=== Section Start ===
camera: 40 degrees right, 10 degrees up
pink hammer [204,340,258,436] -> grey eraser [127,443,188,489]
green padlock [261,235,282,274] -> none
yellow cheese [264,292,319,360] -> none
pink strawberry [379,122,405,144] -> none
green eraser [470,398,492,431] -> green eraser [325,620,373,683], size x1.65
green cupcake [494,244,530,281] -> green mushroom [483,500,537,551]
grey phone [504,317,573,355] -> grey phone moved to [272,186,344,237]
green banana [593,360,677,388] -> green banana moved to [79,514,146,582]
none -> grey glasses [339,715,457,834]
=== Section End ===
=== Section Start ===
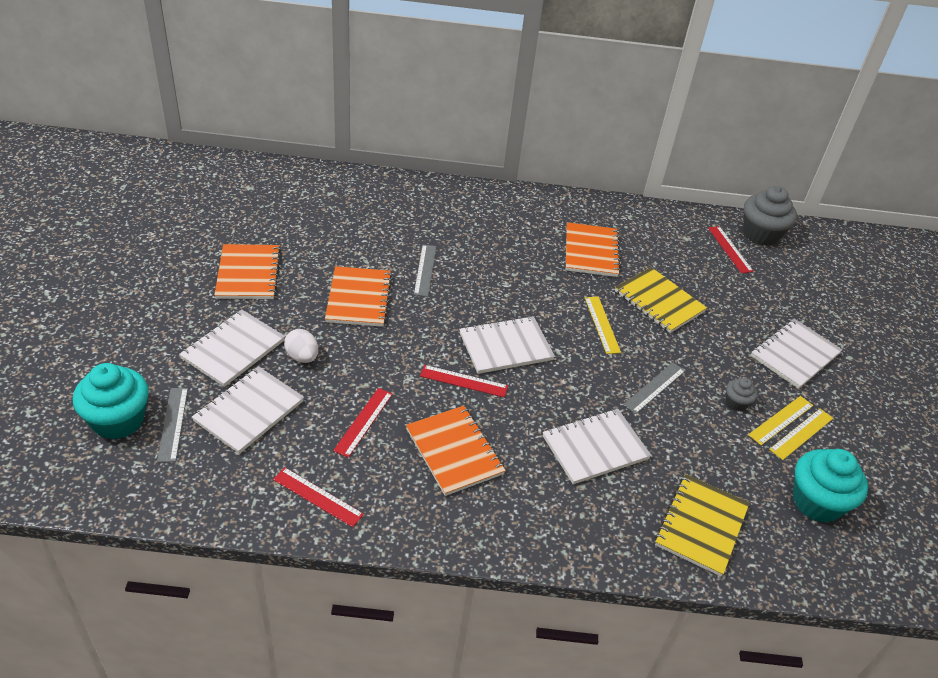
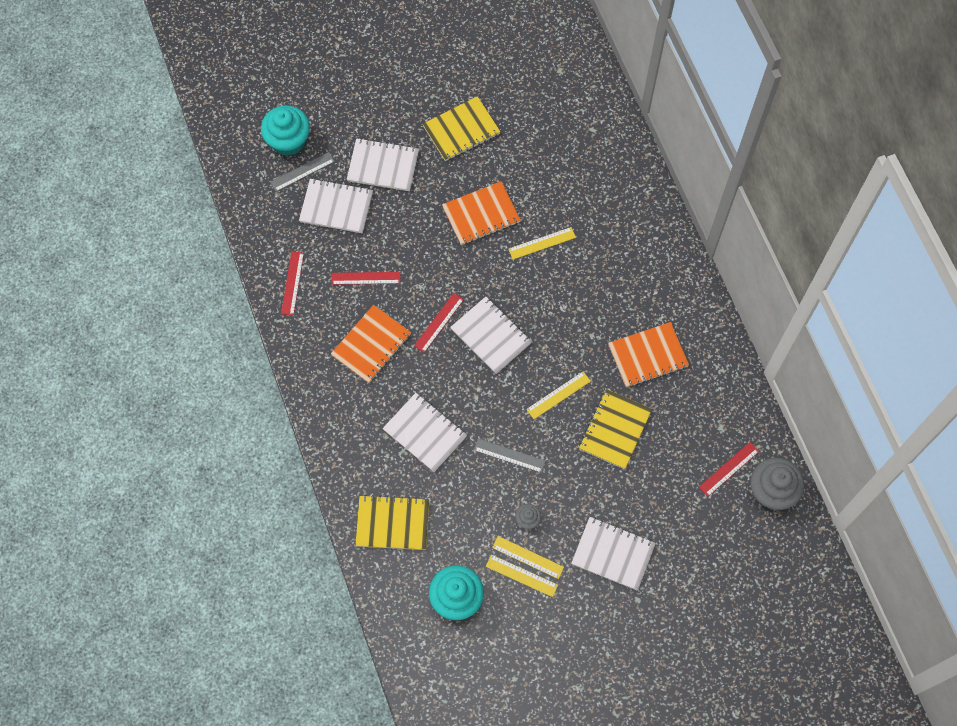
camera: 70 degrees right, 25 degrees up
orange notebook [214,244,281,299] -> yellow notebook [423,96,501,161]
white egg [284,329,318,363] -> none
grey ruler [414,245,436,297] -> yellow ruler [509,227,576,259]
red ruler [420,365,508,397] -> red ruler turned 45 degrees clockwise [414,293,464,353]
=== Section End ===
* [REQUIREMENT]
Please copy the lines above from the line with "camera: 40 degrees right, 10 degrees up" up to and including the line with "none -> grey glasses [339,715,457,834]", exactly as written and with nothing else.

* [SOLUTION FOR THIS EXERCISE]
camera: 40 degrees right, 10 degrees up
pink hammer [204,340,258,436] -> grey eraser [127,443,188,489]
green padlock [261,235,282,274] -> none
yellow cheese [264,292,319,360] -> none
pink strawberry [379,122,405,144] -> none
green eraser [470,398,492,431] -> green eraser [325,620,373,683], size x1.65
green cupcake [494,244,530,281] -> green mushroom [483,500,537,551]
grey phone [504,317,573,355] -> grey phone moved to [272,186,344,237]
green banana [593,360,677,388] -> green banana moved to [79,514,146,582]
none -> grey glasses [339,715,457,834]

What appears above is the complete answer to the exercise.